DATA SECTION:
============================================================

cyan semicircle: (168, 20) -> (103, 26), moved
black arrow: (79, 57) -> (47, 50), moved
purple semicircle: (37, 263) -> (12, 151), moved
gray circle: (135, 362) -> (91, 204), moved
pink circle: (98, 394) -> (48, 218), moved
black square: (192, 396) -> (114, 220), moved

============================================================

ACTIVITY: Find the lines above that hold "black", then copy each of them.

RESULT FOR THIS EXERCISE:
black arrow: (79, 57) -> (47, 50), moved
black square: (192, 396) -> (114, 220), moved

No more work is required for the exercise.